(DATA FOR ANALYSIS Opens)

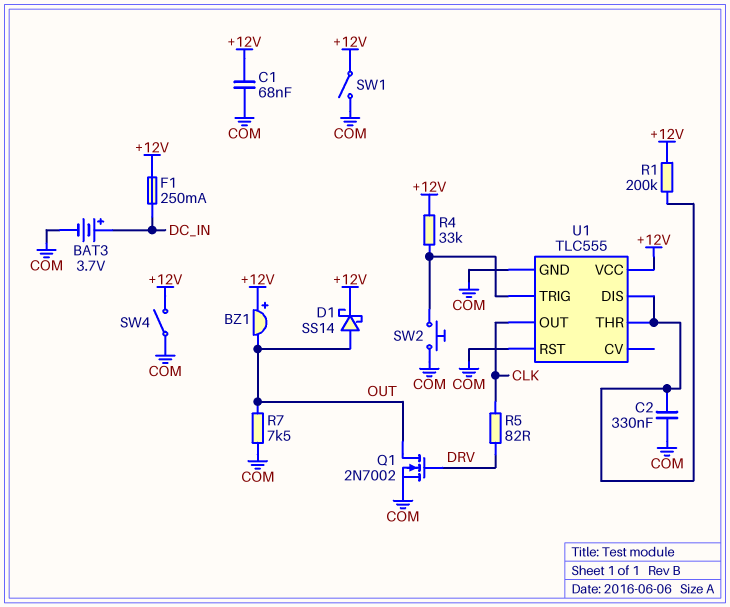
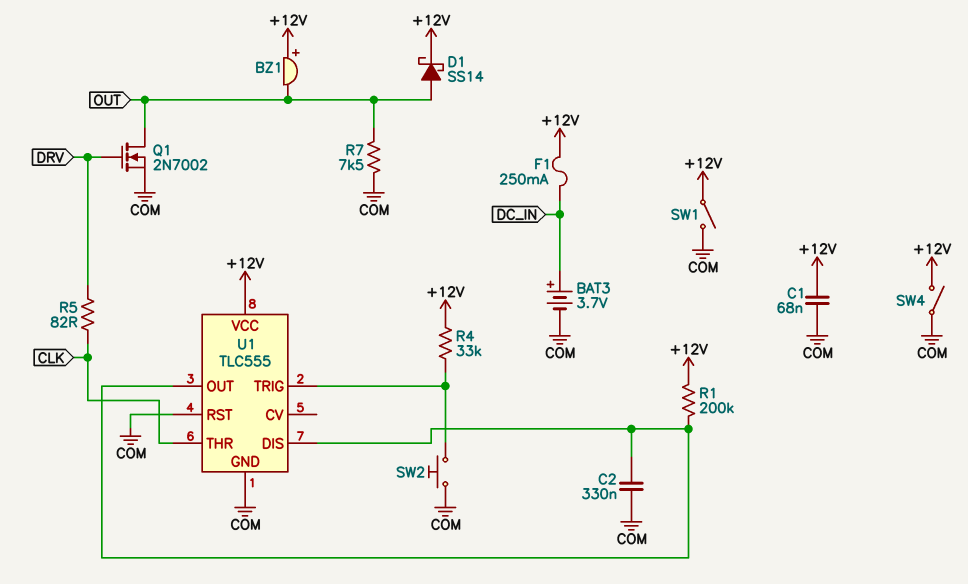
U1 pin OUT: CLK -> U1/DIS
U1 pin THR: U1/DIS -> CLK

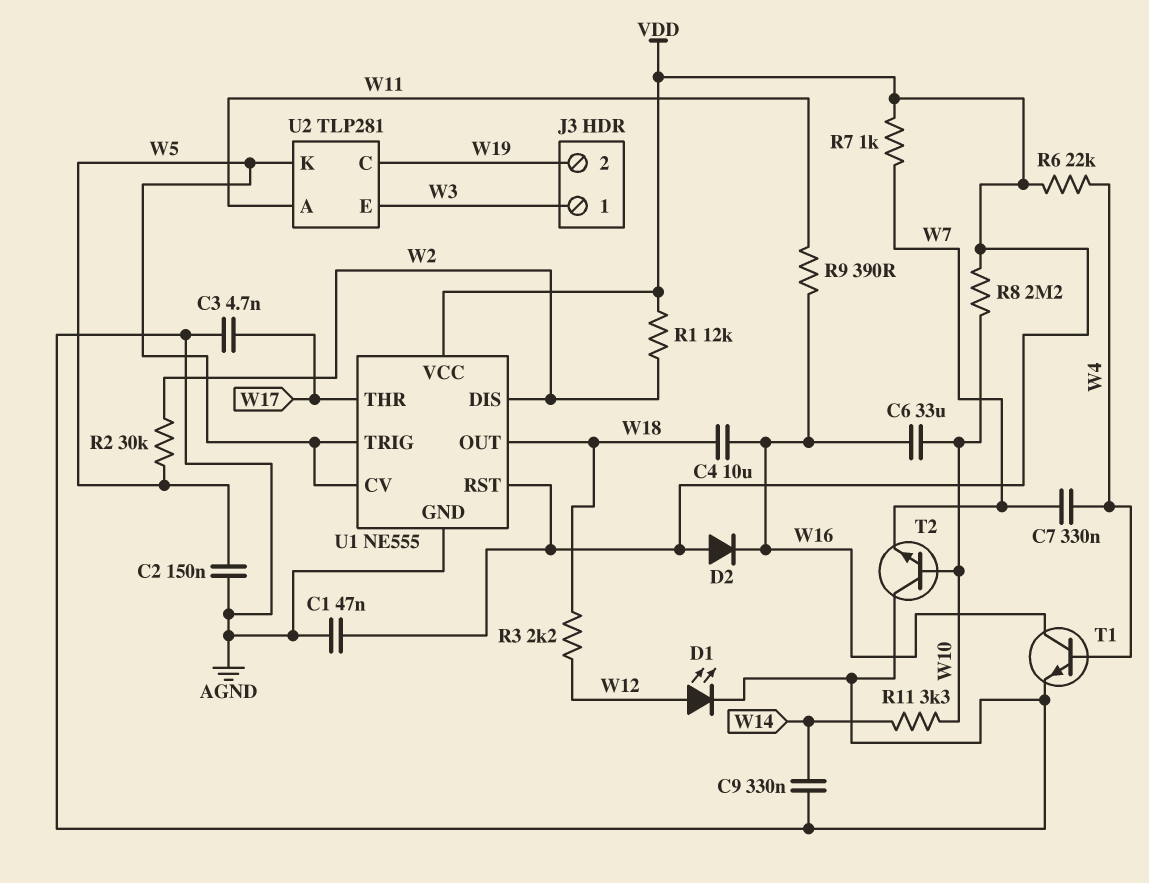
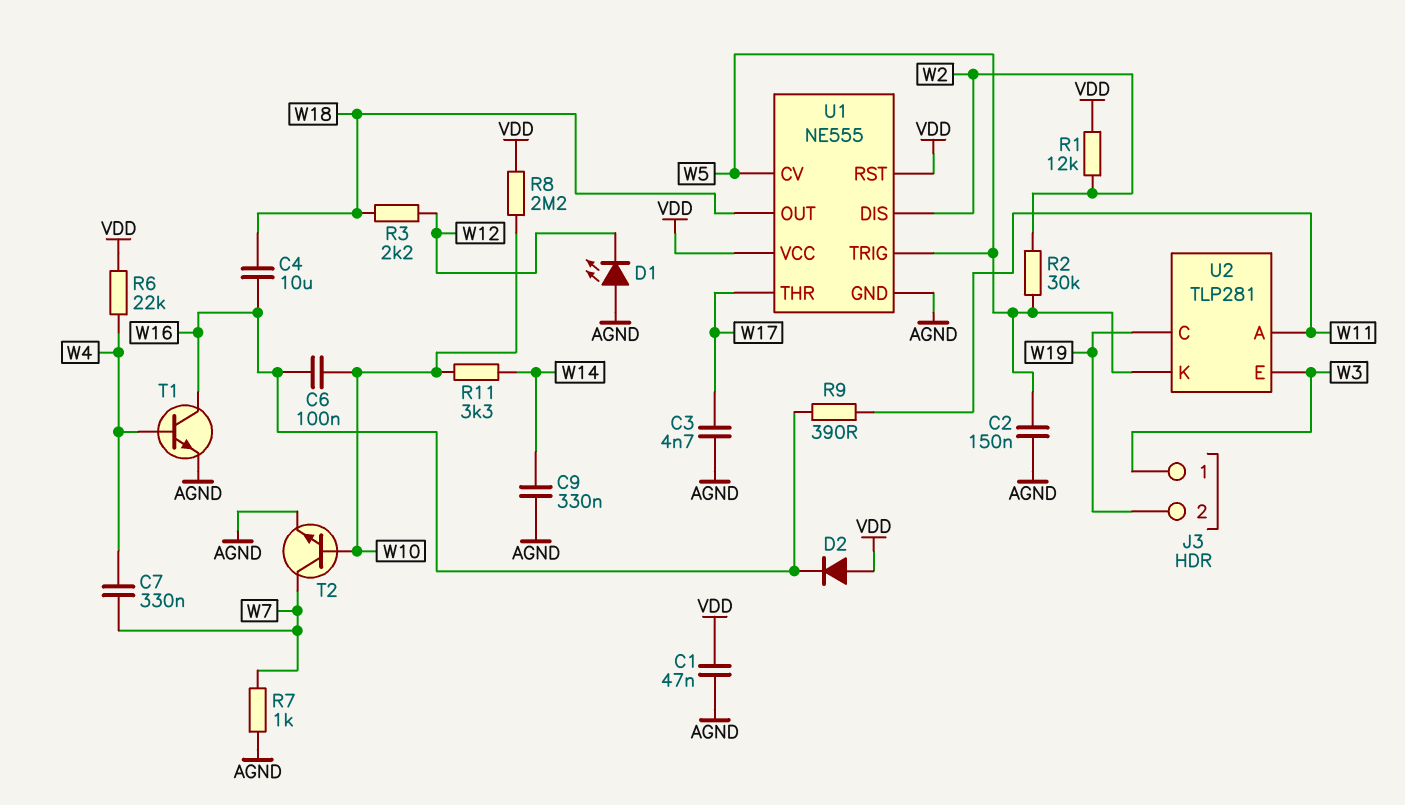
C6: 33uF (W10, W16) -> 100nF (W10, W16)
D1: LED (A W12, K AGND) -> LED (A AGND, K W12)
R7: 1k (VDD, W7) -> 1k (AGND, W7)
T2: NPN (B W10, C AGND, E W7) -> NPN (B W10, C W7, E AGND)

(DATA FOR ANALYSIS Closes)

## PROBLEM TO SOLVE:
I need every line of the data that has the word "AGND"; please list them.

## OUTPUT OF THE TASK:
D1: LED (A W12, K AGND) -> LED (A AGND, K W12)
R7: 1k (VDD, W7) -> 1k (AGND, W7)
T2: NPN (B W10, C AGND, E W7) -> NPN (B W10, C W7, E AGND)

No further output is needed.